* _Action item_
Starting at the line that contains "The trophée (gris)" and ending at the line that contains "The fraise (rouge)", the lines below are to be given again exactly, with nothing added.
====== Data supplied
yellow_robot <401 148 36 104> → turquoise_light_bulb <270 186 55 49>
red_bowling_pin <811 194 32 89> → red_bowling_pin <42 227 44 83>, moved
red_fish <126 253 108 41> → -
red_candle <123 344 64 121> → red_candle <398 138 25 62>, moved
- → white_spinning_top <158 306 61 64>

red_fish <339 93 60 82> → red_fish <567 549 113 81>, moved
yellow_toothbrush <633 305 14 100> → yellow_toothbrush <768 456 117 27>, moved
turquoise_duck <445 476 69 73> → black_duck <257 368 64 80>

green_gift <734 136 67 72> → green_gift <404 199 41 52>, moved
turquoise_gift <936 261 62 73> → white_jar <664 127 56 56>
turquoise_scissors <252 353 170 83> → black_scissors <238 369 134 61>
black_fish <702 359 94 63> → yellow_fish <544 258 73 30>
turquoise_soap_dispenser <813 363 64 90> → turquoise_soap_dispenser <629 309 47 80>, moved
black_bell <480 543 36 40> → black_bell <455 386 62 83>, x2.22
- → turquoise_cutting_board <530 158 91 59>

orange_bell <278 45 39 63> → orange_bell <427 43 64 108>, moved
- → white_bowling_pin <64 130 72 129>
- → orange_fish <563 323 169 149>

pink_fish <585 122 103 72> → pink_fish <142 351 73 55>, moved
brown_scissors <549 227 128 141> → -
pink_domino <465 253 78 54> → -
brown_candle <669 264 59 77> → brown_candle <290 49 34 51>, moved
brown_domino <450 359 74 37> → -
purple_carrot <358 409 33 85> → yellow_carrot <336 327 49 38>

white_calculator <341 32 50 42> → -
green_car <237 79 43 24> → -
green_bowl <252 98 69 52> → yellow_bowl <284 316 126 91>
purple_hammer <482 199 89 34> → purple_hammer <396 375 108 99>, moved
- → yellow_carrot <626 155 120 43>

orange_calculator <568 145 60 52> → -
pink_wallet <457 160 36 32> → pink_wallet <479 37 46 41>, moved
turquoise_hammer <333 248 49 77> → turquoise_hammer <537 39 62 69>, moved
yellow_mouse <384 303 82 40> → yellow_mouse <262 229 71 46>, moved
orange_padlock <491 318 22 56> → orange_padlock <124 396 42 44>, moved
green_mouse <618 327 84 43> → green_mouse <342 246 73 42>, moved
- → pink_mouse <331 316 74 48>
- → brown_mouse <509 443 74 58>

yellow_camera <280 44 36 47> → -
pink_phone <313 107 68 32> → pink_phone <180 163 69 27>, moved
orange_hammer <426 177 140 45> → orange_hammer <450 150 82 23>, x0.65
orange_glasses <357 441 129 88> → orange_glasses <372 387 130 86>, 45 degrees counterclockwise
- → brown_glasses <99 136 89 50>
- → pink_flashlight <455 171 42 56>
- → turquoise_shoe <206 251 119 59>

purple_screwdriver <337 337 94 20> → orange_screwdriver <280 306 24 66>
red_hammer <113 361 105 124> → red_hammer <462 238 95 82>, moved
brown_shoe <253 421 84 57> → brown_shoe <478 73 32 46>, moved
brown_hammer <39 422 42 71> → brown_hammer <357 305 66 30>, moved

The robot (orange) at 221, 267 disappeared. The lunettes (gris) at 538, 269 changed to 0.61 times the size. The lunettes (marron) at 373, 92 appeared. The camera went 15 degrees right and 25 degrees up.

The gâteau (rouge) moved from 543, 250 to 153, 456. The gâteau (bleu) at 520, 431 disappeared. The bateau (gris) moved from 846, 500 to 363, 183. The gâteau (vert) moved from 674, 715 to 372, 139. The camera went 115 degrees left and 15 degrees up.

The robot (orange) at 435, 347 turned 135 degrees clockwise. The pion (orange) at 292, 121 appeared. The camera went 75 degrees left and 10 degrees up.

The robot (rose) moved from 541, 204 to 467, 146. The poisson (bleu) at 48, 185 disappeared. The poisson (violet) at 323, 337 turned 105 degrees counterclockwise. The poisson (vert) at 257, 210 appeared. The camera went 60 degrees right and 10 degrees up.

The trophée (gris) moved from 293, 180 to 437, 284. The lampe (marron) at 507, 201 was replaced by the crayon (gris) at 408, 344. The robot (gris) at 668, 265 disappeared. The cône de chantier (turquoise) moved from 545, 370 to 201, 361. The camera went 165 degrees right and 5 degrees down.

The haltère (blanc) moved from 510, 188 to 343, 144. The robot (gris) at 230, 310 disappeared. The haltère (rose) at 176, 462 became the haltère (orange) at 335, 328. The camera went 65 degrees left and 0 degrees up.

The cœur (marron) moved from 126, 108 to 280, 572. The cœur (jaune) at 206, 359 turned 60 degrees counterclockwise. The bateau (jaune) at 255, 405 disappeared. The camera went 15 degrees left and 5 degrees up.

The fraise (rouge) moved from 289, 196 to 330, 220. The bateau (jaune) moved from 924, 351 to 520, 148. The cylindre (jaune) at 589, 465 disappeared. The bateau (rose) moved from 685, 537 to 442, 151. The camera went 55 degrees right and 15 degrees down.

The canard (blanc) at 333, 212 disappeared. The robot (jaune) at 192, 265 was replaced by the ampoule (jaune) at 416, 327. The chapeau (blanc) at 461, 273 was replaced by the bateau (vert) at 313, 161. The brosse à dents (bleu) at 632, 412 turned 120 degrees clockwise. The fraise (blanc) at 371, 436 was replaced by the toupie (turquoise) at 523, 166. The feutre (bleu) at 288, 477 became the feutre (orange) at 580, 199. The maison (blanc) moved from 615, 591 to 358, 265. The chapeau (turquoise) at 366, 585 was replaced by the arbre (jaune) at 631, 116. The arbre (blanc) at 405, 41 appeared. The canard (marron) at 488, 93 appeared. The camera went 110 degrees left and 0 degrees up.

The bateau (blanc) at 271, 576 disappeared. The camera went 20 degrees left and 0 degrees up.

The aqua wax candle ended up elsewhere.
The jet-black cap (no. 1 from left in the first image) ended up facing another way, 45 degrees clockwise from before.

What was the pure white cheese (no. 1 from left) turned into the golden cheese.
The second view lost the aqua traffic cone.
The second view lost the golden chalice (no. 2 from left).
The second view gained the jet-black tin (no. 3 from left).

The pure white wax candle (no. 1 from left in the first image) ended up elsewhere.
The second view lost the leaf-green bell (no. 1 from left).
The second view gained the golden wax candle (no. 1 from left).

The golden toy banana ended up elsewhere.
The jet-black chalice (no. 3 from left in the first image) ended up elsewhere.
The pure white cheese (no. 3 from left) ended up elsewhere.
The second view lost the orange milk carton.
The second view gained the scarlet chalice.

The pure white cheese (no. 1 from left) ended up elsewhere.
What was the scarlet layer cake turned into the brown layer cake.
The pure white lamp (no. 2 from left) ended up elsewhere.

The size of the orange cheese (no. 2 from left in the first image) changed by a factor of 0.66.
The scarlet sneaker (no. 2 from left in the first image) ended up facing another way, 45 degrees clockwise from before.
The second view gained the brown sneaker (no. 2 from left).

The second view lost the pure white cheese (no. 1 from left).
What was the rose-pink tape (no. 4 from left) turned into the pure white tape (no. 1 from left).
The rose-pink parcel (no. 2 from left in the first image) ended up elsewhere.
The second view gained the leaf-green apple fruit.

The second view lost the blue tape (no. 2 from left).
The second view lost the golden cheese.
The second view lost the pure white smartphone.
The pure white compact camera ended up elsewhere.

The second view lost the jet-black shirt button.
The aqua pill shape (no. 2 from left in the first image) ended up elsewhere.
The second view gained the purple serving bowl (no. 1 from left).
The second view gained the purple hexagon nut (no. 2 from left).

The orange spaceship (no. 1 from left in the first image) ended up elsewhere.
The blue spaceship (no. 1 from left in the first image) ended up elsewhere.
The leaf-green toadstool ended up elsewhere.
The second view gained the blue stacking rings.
============
* _Task response_
The trophée (gris) moved from 293, 180 to 437, 284. The lampe (marron) at 507, 201 was replaced by the crayon (gris) at 408, 344. The robot (gris) at 668, 265 disappeared. The cône de chantier (turquoise) moved from 545, 370 to 201, 361. The camera went 165 degrees right and 5 degrees down.

The haltère (blanc) moved from 510, 188 to 343, 144. The robot (gris) at 230, 310 disappeared. The haltère (rose) at 176, 462 became the haltère (orange) at 335, 328. The camera went 65 degrees left and 0 degrees up.

The cœur (marron) moved from 126, 108 to 280, 572. The cœur (jaune) at 206, 359 turned 60 degrees counterclockwise. The bateau (jaune) at 255, 405 disappeared. The camera went 15 degrees left and 5 degrees up.

The fraise (rouge) moved from 289, 196 to 330, 220. The bateau (jaune) moved from 924, 351 to 520, 148. The cylindre (jaune) at 589, 465 disappeared. The bateau (rose) moved from 685, 537 to 442, 151. The camera went 55 degrees right and 15 degrees down.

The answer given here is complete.